What to produce –
Copy out the entries that follow, exactly as written.

Given entries –
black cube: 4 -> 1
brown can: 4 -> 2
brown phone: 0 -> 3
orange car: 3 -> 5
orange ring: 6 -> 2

Response –
black cube: 4 -> 1
brown can: 4 -> 2
brown phone: 0 -> 3
orange car: 3 -> 5
orange ring: 6 -> 2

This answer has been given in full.